Repeat nothing but the lines below running from the one containing "brown brick E1:F2" to the one containing "none -> yellow plate F6 level 1". Keep both end lines.

Task data:
==*==
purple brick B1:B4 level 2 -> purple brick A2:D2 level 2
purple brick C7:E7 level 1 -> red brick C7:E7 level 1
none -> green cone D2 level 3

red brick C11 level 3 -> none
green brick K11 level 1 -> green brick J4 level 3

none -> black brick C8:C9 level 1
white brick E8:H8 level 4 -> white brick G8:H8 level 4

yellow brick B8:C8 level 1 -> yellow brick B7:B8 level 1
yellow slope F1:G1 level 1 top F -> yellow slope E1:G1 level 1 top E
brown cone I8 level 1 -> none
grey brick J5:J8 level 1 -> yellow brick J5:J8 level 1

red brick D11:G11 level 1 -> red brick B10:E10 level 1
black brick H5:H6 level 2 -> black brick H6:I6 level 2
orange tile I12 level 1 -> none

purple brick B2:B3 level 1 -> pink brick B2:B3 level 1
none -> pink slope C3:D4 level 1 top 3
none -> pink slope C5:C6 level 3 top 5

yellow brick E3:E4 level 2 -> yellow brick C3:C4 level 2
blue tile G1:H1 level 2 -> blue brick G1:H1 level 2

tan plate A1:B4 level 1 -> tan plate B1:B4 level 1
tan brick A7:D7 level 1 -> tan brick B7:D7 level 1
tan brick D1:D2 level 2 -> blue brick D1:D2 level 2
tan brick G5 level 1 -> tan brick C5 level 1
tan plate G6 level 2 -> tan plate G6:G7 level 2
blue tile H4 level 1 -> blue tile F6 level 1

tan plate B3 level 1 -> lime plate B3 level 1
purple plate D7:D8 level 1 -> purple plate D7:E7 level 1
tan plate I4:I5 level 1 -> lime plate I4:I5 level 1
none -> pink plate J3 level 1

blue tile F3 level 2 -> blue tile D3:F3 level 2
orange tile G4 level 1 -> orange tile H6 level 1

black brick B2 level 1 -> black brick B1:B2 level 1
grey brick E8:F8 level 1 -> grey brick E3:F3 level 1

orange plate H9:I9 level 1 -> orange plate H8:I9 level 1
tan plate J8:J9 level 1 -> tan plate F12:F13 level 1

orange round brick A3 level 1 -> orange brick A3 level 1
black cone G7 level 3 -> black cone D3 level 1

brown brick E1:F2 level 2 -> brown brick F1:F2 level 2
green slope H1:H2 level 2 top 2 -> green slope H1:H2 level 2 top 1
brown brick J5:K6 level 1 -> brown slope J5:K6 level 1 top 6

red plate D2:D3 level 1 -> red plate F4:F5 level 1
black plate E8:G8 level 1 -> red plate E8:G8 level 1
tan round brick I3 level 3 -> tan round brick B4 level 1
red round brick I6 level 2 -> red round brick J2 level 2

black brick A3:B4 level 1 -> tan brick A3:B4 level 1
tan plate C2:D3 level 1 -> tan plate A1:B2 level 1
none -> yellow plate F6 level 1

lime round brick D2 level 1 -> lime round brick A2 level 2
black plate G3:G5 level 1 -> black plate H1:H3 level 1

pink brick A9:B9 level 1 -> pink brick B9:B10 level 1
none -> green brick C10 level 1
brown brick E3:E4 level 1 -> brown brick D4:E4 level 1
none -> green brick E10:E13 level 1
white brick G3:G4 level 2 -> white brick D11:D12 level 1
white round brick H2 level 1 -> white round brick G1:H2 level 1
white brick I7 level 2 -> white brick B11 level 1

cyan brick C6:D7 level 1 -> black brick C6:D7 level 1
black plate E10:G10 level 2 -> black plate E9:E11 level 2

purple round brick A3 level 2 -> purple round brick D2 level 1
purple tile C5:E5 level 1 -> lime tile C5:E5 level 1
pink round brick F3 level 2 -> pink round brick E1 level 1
==*==
Task output:
brown brick E1:F2 level 2 -> brown brick F1:F2 level 2
green slope H1:H2 level 2 top 2 -> green slope H1:H2 level 2 top 1
brown brick J5:K6 level 1 -> brown slope J5:K6 level 1 top 6

red plate D2:D3 level 1 -> red plate F4:F5 level 1
black plate E8:G8 level 1 -> red plate E8:G8 level 1
tan round brick I3 level 3 -> tan round brick B4 level 1
red round brick I6 level 2 -> red round brick J2 level 2

black brick A3:B4 level 1 -> tan brick A3:B4 level 1
tan plate C2:D3 level 1 -> tan plate A1:B2 level 1
none -> yellow plate F6 level 1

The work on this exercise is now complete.